◆ **WORK REQUIRED**
The answer must be every line of the data that holds the word "camera".

◆ **PROVIDED RECORDS**
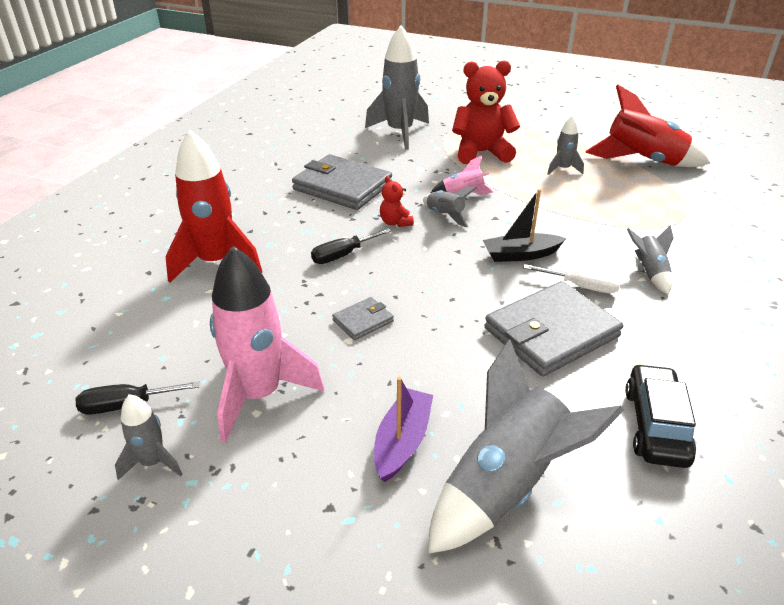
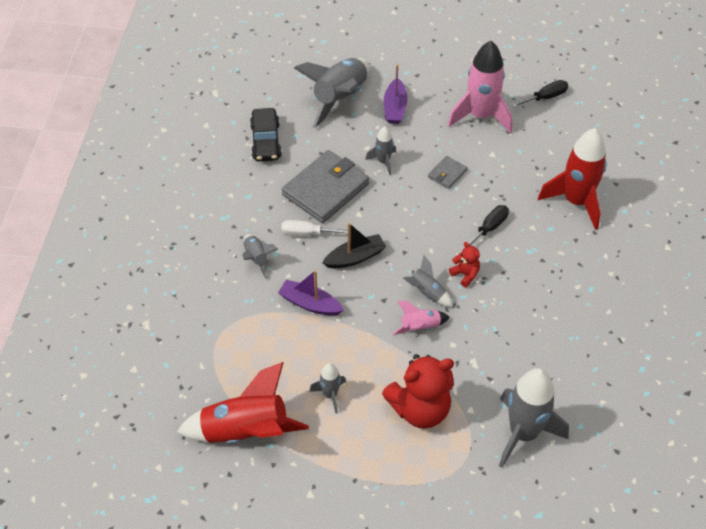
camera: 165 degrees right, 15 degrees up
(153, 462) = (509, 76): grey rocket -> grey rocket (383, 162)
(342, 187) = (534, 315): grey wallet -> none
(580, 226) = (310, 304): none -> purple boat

---

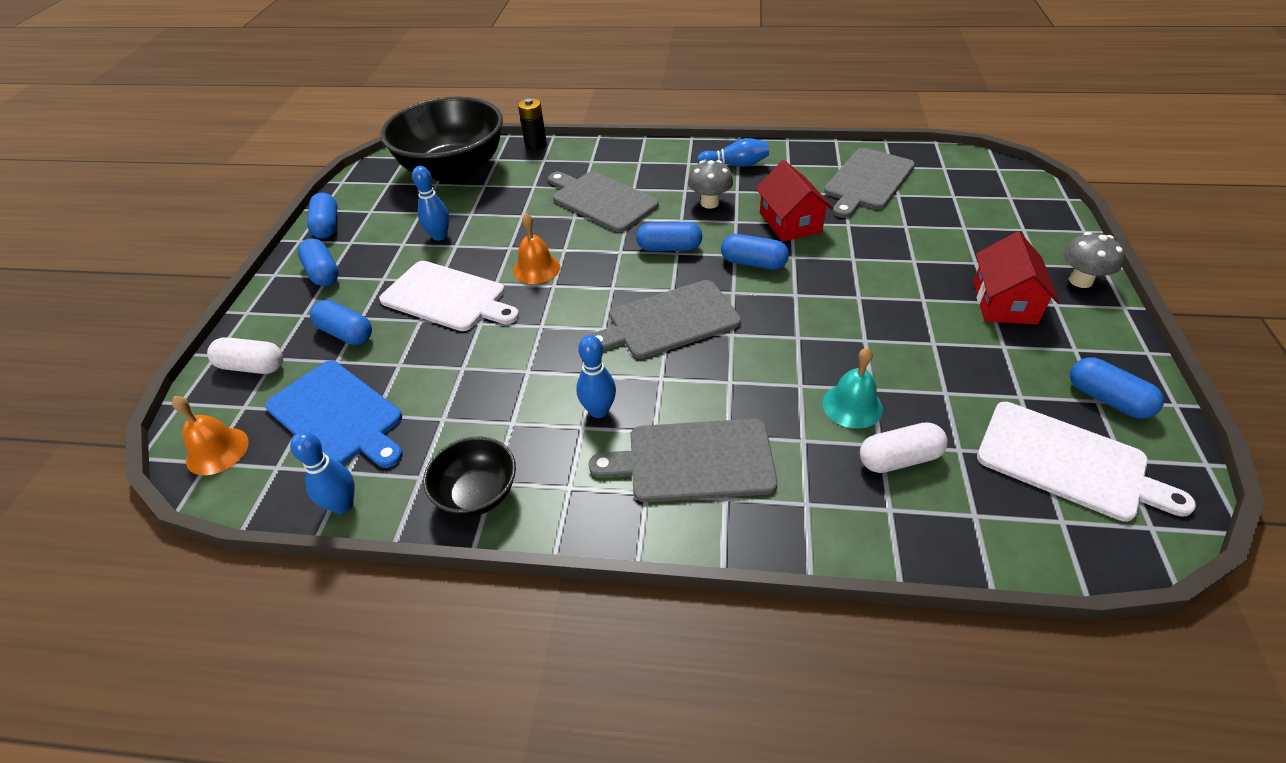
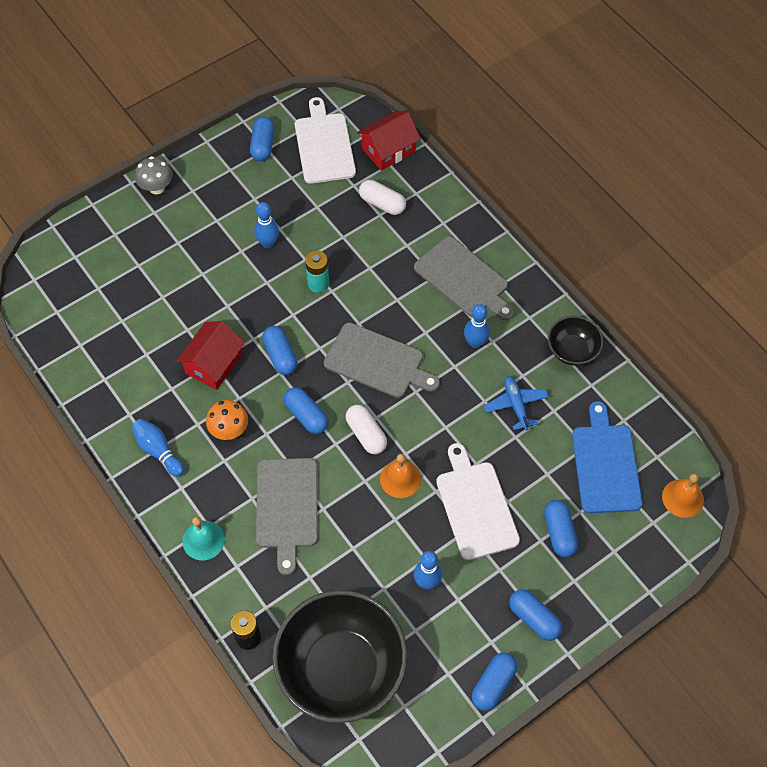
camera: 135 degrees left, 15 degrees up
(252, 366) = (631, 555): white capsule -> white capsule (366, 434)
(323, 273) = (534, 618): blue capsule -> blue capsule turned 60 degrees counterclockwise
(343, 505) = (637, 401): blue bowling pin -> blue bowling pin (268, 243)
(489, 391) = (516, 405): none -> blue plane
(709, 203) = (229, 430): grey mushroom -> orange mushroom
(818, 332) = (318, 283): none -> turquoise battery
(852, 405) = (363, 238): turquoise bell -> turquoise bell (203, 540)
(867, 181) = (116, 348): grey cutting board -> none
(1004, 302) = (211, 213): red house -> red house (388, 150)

...

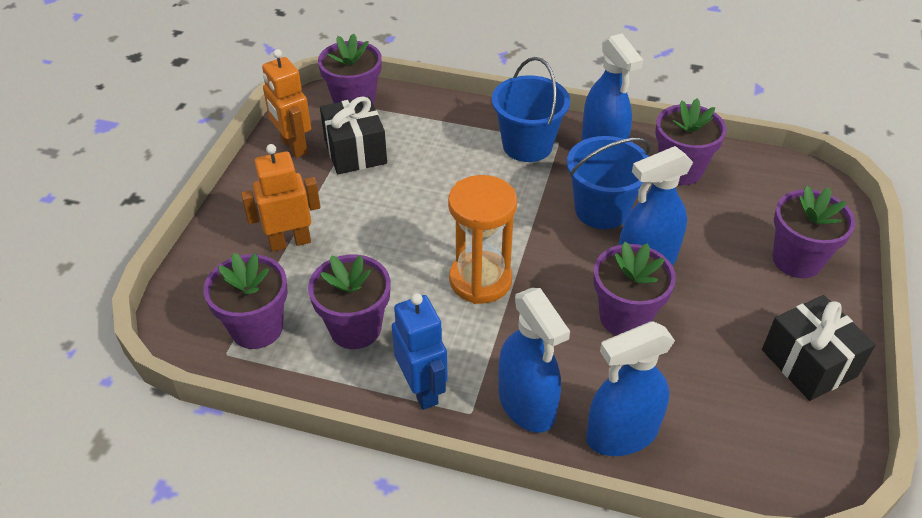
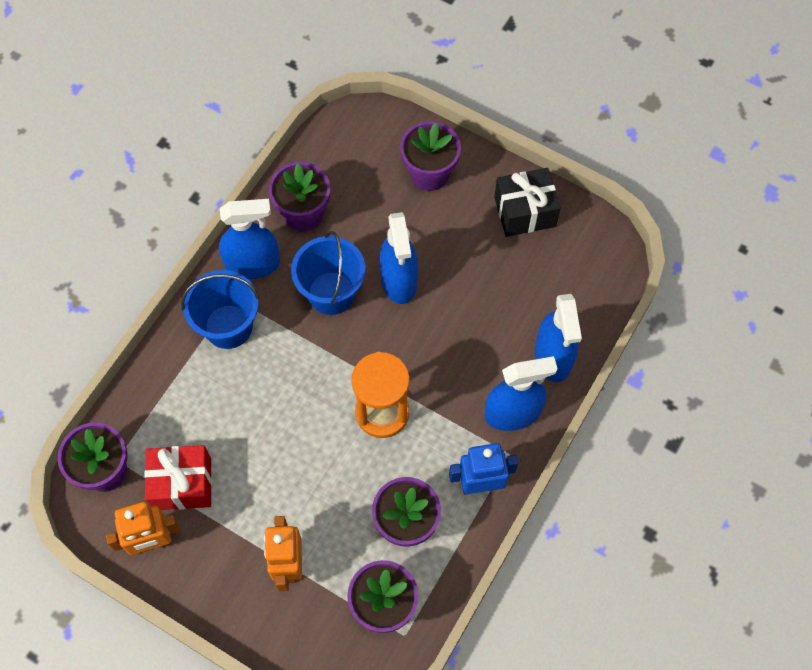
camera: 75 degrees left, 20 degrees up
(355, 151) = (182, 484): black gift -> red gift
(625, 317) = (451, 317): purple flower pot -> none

◆ **SOLUTION FOR THIS PROBLEM**
camera: 165 degrees right, 15 degrees up
camera: 135 degrees left, 15 degrees up
camera: 75 degrees left, 20 degrees up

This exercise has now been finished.